§ What you are asked to do
Single out the lines of the material that contain "glasses" and copy them.

--*--

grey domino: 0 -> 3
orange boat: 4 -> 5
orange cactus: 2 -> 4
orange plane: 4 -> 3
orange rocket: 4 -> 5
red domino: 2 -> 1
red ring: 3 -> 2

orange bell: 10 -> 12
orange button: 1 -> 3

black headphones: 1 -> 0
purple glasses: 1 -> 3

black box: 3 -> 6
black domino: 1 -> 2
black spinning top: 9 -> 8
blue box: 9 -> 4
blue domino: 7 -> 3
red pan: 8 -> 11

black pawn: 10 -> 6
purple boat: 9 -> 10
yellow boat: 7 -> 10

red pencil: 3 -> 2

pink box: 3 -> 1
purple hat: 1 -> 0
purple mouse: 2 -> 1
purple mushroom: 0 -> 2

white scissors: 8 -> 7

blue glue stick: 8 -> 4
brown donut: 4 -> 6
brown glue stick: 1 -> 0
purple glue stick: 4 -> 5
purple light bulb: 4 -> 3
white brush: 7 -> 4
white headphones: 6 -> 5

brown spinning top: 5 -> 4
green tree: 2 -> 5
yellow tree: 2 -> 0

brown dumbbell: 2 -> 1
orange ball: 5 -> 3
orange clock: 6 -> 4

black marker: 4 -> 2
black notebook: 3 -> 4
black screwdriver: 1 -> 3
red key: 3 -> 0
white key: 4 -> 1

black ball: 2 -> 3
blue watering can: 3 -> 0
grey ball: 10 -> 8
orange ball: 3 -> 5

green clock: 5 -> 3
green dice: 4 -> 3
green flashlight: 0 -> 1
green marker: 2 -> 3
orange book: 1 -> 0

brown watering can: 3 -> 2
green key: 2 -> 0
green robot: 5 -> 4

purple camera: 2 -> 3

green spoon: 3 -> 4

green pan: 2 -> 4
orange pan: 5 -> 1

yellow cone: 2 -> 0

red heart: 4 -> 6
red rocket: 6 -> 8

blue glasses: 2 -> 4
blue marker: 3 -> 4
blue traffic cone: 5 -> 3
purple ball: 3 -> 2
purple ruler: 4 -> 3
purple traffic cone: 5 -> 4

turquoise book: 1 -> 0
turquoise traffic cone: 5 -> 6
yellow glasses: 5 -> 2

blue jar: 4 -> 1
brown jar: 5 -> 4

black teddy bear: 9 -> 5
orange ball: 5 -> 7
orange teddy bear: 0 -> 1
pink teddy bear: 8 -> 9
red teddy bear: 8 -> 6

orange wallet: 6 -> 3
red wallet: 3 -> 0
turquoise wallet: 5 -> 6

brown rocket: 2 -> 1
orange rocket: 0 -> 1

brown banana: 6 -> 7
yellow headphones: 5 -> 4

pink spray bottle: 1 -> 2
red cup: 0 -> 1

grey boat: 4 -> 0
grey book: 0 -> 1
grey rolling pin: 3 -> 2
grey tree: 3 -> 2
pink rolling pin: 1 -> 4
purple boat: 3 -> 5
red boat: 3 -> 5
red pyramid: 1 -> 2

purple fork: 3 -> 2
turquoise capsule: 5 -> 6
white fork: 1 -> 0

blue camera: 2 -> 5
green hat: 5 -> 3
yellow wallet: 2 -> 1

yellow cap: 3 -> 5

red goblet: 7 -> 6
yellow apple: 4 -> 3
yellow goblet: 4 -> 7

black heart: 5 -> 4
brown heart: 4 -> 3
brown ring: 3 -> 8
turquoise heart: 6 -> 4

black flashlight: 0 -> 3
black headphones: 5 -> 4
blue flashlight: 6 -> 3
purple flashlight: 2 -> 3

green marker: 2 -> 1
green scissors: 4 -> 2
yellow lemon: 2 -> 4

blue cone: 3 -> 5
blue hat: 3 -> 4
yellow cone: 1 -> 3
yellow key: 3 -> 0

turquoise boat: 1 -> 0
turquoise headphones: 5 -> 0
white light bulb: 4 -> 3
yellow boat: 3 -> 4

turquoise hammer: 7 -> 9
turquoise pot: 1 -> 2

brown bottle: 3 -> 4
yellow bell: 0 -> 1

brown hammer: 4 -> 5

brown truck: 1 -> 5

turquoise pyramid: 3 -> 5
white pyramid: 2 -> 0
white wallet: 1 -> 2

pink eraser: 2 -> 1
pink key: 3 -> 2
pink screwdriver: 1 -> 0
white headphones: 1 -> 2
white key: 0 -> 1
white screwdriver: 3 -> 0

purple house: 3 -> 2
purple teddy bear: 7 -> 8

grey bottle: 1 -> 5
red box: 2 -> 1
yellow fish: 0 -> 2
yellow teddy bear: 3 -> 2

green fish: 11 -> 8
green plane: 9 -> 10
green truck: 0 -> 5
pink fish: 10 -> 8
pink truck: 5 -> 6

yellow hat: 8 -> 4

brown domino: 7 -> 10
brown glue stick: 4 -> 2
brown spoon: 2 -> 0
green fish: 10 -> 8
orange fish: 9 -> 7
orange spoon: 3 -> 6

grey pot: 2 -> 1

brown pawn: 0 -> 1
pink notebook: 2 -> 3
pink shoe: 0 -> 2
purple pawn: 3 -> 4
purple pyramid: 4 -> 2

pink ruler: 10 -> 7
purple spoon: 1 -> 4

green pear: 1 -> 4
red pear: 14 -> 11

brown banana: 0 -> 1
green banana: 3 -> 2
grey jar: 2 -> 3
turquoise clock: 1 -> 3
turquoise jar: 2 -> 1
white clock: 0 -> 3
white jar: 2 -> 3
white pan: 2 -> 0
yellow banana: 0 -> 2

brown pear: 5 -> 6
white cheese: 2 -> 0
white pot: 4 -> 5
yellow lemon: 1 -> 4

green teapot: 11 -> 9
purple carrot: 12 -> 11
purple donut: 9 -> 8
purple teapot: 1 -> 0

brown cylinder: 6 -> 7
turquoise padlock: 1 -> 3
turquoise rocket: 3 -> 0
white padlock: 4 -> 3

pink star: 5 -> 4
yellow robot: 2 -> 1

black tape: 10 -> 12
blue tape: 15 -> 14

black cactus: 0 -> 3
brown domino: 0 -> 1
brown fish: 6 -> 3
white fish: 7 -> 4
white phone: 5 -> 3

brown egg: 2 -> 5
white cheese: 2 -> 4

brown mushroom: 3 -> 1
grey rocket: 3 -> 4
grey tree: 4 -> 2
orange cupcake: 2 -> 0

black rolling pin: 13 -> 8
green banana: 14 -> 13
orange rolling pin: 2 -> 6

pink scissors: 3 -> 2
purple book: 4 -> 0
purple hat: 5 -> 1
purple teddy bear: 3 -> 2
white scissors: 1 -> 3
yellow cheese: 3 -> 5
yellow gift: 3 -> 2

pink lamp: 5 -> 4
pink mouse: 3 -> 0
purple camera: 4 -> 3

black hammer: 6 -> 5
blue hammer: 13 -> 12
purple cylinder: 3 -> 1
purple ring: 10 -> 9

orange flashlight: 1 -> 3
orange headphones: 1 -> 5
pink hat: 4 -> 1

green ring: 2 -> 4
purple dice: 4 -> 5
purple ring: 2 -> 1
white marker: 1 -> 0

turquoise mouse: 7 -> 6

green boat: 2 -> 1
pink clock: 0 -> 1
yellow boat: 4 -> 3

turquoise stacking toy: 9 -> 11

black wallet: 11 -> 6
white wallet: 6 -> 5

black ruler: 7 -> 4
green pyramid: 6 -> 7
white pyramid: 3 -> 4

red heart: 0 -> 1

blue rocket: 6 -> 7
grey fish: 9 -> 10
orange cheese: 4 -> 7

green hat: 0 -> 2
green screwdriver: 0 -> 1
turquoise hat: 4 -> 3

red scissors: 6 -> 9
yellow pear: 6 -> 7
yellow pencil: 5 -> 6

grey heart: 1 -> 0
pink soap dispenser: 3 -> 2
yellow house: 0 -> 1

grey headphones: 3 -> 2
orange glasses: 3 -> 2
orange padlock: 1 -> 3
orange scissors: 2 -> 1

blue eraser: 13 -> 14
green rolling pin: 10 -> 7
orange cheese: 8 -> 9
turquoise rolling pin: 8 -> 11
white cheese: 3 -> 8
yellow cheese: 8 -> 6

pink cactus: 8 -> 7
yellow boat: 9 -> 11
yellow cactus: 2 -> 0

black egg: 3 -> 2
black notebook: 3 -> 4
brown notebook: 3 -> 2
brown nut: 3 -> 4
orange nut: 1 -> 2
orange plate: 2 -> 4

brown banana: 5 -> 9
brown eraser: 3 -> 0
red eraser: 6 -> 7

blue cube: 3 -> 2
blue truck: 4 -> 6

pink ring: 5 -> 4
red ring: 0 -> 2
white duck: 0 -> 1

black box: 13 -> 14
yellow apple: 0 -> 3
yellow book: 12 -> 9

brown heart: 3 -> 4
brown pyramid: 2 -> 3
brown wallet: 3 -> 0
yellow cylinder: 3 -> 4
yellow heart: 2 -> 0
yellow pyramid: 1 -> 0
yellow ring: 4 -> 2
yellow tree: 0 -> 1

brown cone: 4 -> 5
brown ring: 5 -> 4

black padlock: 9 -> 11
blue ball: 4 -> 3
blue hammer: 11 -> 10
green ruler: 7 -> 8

--*--

§ The answer
purple glasses: 1 -> 3
blue glasses: 2 -> 4
yellow glasses: 5 -> 2
orange glasses: 3 -> 2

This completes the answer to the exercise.